§ Task to carry out:
Copy nothing from the entries below except the lines from the one containing "relocated: purple pawn" through the one containing "camera: 90 degrees left, 0 degrees up", and copy those exactly.

--- Exercise materials ---

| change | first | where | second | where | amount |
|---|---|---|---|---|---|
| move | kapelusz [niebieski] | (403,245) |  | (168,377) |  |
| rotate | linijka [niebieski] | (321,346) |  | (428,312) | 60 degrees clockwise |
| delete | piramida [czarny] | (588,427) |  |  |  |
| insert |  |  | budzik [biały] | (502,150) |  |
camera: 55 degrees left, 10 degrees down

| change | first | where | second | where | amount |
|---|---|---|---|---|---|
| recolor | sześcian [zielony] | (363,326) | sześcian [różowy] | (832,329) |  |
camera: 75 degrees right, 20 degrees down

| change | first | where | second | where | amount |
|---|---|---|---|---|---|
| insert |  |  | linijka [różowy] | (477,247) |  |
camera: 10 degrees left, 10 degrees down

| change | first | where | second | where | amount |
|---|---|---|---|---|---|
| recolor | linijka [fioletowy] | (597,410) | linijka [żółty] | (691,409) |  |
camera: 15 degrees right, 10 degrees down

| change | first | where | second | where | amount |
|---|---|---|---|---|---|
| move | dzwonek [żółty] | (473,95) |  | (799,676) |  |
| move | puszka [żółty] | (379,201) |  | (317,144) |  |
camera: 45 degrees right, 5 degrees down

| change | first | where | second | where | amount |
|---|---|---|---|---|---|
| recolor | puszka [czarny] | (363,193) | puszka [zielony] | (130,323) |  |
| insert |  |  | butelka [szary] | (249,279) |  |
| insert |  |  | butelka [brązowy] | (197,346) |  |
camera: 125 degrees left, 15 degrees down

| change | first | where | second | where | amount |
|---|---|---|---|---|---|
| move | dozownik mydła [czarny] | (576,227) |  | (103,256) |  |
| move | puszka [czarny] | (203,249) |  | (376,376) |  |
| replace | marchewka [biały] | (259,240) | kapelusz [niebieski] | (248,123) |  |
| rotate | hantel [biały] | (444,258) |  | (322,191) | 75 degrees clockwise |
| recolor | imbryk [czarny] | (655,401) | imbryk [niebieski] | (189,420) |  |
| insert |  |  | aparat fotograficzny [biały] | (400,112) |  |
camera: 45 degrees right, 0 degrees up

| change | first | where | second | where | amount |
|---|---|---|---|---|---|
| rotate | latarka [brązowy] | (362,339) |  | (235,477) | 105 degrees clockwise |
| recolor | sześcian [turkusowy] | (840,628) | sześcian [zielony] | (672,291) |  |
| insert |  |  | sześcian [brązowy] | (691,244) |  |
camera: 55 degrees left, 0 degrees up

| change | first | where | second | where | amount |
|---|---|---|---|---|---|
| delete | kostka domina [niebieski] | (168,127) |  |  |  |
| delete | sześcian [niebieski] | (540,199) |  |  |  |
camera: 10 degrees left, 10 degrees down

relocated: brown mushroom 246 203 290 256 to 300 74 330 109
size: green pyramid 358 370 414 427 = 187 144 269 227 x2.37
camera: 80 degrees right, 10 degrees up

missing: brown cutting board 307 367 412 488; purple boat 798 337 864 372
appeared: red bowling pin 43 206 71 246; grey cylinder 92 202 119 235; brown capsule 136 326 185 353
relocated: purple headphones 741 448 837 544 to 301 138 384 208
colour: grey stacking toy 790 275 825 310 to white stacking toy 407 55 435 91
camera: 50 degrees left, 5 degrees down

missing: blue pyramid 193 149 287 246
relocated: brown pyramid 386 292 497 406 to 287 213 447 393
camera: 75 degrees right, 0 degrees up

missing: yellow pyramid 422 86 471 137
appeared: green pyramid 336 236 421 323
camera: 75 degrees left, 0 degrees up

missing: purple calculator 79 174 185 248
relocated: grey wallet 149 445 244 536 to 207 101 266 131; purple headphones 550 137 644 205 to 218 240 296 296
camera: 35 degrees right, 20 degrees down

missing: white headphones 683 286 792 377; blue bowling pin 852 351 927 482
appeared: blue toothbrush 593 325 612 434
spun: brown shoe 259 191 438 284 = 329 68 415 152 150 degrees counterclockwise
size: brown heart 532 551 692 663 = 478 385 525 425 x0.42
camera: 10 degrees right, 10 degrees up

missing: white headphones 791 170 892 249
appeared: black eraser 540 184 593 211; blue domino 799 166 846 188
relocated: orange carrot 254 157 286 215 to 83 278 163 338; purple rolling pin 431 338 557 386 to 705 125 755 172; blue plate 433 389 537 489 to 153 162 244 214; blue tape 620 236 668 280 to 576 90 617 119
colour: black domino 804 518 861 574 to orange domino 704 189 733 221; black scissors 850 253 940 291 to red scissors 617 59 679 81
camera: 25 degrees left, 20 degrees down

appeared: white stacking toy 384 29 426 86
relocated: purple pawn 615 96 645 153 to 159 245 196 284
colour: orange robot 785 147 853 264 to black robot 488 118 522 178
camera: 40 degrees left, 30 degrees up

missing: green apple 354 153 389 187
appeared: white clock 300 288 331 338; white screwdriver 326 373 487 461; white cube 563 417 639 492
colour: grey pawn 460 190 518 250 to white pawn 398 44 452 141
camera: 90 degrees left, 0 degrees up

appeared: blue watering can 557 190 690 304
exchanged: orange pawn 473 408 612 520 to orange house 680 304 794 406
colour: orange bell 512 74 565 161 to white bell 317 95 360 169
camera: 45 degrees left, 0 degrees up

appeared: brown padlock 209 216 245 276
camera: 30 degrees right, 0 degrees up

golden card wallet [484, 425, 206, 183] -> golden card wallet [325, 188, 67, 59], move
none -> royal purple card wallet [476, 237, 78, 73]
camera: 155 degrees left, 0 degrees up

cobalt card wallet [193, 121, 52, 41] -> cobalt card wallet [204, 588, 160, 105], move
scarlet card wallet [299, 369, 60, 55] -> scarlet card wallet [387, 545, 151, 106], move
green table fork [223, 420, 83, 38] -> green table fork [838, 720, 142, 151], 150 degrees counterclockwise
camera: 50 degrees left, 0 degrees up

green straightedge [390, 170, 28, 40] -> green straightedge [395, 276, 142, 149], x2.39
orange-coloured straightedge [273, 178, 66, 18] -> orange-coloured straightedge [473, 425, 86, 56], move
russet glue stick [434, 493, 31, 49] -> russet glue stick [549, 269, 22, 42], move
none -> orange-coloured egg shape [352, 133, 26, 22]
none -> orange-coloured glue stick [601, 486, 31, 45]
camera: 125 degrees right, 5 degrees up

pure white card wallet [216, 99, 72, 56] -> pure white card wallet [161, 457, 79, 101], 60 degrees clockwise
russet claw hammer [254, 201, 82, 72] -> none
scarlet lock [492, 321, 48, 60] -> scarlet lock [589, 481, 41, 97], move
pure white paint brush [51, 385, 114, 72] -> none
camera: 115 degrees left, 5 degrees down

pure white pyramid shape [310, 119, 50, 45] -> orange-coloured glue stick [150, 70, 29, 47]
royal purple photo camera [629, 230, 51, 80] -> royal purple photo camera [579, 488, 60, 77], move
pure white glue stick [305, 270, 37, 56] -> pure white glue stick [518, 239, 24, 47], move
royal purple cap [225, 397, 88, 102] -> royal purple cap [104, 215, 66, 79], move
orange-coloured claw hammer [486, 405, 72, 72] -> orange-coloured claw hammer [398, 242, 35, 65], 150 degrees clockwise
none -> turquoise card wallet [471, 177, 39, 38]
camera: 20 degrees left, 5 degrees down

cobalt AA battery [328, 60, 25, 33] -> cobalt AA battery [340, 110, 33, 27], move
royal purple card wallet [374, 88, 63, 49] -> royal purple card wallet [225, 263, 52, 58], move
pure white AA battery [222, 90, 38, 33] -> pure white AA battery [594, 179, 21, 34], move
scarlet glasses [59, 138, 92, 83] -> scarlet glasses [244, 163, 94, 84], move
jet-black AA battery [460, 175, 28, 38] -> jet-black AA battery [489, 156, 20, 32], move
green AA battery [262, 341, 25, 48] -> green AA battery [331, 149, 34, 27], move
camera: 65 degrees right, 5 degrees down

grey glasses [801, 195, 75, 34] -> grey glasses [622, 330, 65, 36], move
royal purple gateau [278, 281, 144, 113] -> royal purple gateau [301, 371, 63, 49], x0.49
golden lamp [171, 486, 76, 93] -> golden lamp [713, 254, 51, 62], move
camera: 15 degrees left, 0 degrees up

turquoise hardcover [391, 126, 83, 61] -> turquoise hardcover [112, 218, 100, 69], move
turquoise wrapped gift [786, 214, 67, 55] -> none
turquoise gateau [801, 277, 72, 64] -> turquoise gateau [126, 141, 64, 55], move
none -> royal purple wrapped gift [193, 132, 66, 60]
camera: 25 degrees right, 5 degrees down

---

§ Reply:
relocated: purple pawn 615 96 645 153 to 159 245 196 284
colour: orange robot 785 147 853 264 to black robot 488 118 522 178
camera: 40 degrees left, 30 degrees up

missing: green apple 354 153 389 187
appeared: white clock 300 288 331 338; white screwdriver 326 373 487 461; white cube 563 417 639 492
colour: grey pawn 460 190 518 250 to white pawn 398 44 452 141
camera: 90 degrees left, 0 degrees up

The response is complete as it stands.